Write out the records again exactly and exclude the pictures.
■ ■ ■ ■
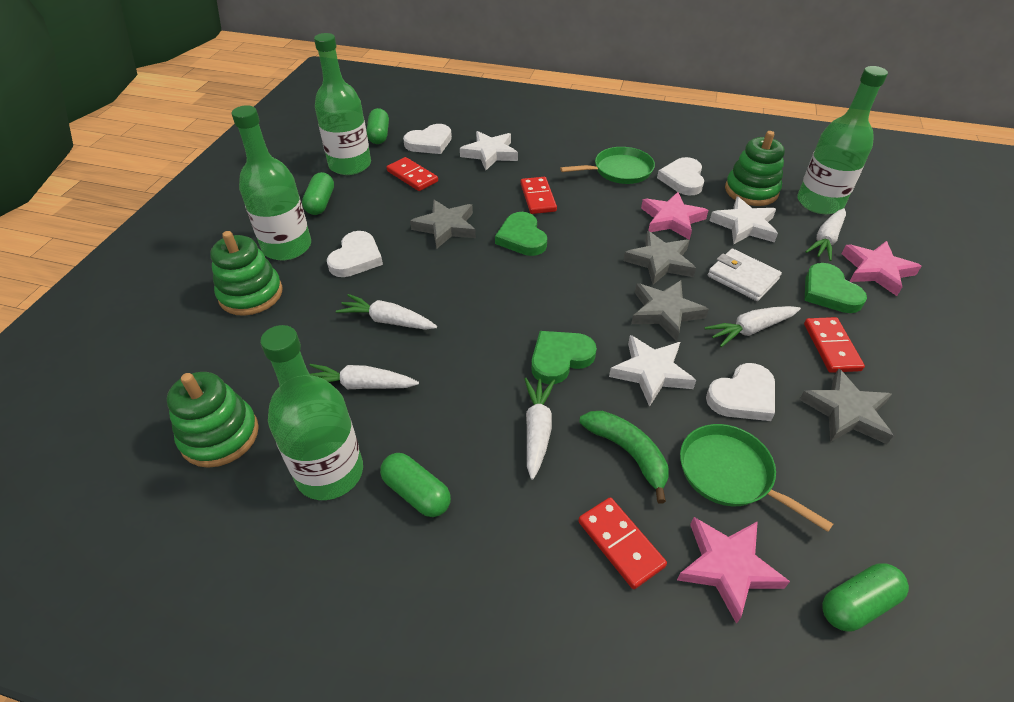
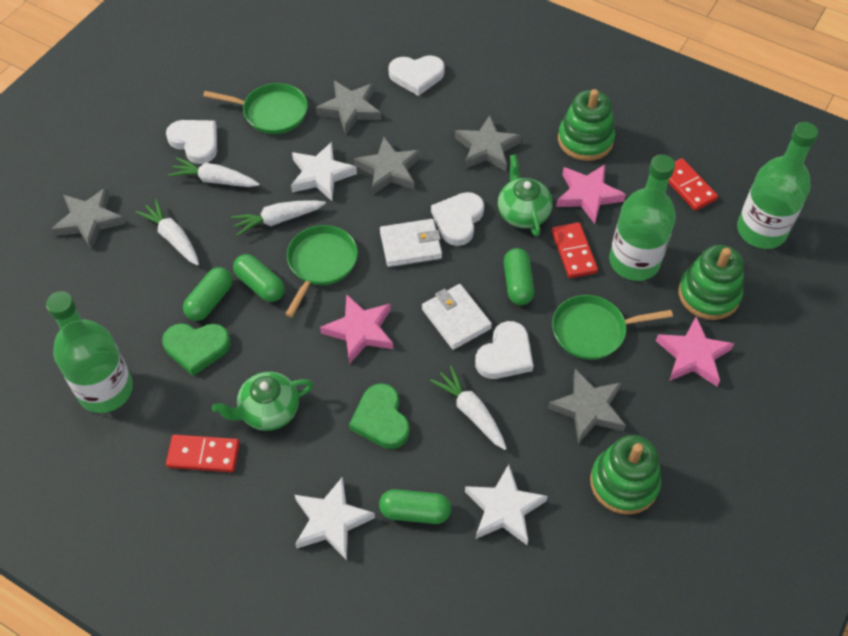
green banana: 1 -> 0
green bottle: 4 -> 3
green heart: 3 -> 2
green pan: 2 -> 3
green teapot: 0 -> 2
grey star: 4 -> 5
red domino: 4 -> 3
white carrot: 5 -> 4
white wallet: 1 -> 2

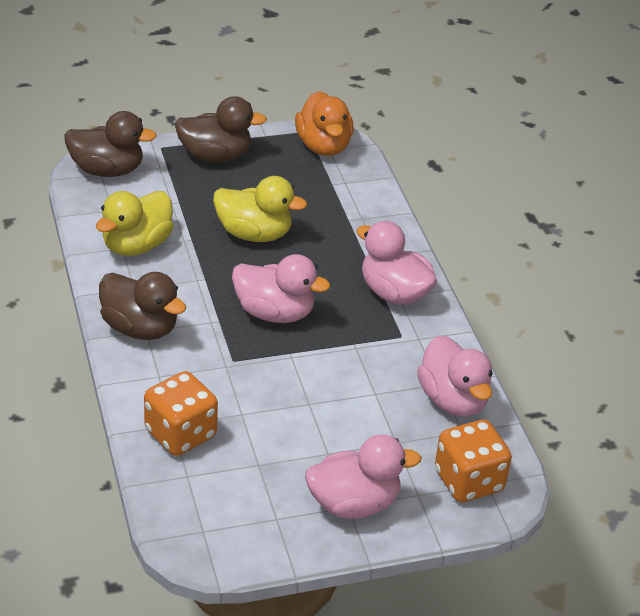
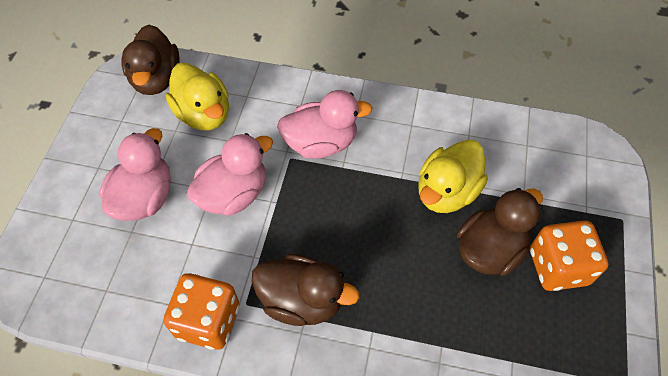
orange duck: 1 -> 0
pink duck: 4 -> 3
■ ■ ■ ■
[COMPLETED TASK]
green banana: 1 -> 0
green bottle: 4 -> 3
green heart: 3 -> 2
green pan: 2 -> 3
green teapot: 0 -> 2
grey star: 4 -> 5
red domino: 4 -> 3
white carrot: 5 -> 4
white wallet: 1 -> 2

orange duck: 1 -> 0
pink duck: 4 -> 3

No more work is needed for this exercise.